_Task goal_: Your task is to copy the stretch of lines in the records below that begins with the line containing "C6: 33nF (GND, SRC) -> 33nF (GND, VDD)" and ends with the line containing "IC1 pin P1.3: EN -> DIO", exactly as written, with nothing added.

_Before-and-after change data_:
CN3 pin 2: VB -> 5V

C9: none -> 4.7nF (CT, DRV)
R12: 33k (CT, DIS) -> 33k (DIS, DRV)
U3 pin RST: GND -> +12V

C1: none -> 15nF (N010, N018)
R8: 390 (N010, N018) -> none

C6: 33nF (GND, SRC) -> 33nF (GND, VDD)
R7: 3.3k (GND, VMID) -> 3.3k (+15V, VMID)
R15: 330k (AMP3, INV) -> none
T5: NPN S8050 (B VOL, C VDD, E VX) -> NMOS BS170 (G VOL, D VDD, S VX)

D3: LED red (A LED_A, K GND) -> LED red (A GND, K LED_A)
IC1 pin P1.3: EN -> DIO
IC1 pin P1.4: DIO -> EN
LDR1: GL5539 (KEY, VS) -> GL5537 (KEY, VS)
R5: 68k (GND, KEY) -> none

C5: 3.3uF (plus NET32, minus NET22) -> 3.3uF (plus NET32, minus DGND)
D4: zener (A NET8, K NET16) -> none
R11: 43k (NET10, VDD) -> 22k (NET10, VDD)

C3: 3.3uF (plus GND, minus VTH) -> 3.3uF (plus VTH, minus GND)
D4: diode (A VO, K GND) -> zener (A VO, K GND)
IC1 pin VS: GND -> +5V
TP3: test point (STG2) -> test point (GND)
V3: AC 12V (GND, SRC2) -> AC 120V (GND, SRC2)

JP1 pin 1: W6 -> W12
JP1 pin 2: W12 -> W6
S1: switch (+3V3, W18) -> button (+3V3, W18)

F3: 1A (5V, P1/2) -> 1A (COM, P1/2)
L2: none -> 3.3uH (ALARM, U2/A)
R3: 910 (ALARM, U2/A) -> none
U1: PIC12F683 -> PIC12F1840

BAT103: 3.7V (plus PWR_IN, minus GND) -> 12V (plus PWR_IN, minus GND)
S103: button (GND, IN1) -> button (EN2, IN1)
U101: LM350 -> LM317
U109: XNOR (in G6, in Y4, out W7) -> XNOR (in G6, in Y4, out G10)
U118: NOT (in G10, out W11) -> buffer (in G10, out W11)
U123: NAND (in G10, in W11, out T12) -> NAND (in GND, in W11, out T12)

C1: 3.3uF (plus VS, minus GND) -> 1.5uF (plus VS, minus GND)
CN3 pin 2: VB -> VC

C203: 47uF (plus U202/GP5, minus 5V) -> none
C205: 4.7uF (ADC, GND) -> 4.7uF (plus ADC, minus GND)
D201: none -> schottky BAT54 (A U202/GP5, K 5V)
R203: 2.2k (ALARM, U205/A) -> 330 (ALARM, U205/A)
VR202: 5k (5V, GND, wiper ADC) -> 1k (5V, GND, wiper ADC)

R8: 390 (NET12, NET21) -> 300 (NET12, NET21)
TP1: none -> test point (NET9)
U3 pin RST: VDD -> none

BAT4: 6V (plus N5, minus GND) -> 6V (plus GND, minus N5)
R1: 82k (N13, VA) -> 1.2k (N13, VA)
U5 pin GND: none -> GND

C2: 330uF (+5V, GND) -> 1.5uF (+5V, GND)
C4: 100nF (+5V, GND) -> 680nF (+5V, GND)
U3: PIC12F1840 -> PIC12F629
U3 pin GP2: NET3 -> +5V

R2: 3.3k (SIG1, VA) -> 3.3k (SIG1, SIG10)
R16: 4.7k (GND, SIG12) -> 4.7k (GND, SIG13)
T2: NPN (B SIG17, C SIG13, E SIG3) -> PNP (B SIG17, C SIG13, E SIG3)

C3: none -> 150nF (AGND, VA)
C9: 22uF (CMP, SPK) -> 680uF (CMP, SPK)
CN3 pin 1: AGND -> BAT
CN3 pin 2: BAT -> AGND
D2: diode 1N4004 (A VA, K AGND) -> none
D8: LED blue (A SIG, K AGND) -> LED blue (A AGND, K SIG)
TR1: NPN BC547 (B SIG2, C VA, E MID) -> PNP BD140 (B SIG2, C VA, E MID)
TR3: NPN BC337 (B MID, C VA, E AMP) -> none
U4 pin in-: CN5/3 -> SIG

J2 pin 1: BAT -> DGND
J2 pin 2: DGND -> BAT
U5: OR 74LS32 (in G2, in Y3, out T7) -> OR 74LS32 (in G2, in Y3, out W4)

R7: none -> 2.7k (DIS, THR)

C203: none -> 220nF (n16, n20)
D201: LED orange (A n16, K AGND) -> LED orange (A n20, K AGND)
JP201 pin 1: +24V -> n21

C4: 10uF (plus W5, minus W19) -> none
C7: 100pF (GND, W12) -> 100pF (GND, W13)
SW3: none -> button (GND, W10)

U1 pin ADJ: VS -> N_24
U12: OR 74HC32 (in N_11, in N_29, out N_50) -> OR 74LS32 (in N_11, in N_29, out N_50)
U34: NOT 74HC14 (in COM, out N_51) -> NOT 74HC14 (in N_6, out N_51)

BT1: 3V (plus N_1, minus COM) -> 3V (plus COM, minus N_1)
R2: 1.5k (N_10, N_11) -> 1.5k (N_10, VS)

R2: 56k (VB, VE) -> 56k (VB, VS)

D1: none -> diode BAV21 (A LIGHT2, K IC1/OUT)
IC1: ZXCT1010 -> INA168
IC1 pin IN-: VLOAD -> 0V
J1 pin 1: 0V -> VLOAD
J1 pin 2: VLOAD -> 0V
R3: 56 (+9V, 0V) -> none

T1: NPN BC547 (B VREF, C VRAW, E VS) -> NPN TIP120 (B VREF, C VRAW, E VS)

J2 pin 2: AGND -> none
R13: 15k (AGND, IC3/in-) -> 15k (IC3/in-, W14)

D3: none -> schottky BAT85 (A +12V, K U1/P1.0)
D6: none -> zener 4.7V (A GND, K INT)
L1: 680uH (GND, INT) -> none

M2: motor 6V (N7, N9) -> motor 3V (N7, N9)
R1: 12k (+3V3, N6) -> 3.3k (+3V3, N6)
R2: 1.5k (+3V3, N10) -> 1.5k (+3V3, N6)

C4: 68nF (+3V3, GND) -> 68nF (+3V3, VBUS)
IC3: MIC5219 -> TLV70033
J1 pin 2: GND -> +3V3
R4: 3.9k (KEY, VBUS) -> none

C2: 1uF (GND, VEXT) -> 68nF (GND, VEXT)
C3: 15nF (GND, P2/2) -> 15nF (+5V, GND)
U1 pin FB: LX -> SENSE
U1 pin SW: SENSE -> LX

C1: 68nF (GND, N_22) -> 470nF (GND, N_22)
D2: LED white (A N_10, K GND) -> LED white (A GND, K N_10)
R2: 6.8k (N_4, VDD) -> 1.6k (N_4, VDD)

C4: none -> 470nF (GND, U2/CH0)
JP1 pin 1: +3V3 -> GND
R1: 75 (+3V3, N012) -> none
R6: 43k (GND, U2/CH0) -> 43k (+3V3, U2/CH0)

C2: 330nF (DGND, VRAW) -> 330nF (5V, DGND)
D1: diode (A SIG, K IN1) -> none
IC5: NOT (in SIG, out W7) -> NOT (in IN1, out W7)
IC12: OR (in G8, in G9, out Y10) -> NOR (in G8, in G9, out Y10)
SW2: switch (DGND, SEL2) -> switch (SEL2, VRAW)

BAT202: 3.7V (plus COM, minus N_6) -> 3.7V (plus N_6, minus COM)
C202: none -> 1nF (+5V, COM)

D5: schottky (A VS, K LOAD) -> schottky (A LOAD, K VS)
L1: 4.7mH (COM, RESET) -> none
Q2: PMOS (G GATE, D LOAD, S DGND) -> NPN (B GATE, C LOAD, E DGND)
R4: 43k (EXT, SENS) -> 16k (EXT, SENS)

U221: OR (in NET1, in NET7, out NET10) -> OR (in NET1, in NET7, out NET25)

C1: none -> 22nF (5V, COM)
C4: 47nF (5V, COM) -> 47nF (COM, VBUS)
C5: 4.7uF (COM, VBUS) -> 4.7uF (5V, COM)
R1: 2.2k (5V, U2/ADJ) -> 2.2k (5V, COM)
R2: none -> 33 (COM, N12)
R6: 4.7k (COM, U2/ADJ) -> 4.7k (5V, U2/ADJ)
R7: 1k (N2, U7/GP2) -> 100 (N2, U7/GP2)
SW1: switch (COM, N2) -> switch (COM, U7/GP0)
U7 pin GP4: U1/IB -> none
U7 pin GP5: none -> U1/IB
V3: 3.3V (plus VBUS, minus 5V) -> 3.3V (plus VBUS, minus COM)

_Response to the task_:
C6: 33nF (GND, SRC) -> 33nF (GND, VDD)
R7: 3.3k (GND, VMID) -> 3.3k (+15V, VMID)
R15: 330k (AMP3, INV) -> none
T5: NPN S8050 (B VOL, C VDD, E VX) -> NMOS BS170 (G VOL, D VDD, S VX)

D3: LED red (A LED_A, K GND) -> LED red (A GND, K LED_A)
IC1 pin P1.3: EN -> DIO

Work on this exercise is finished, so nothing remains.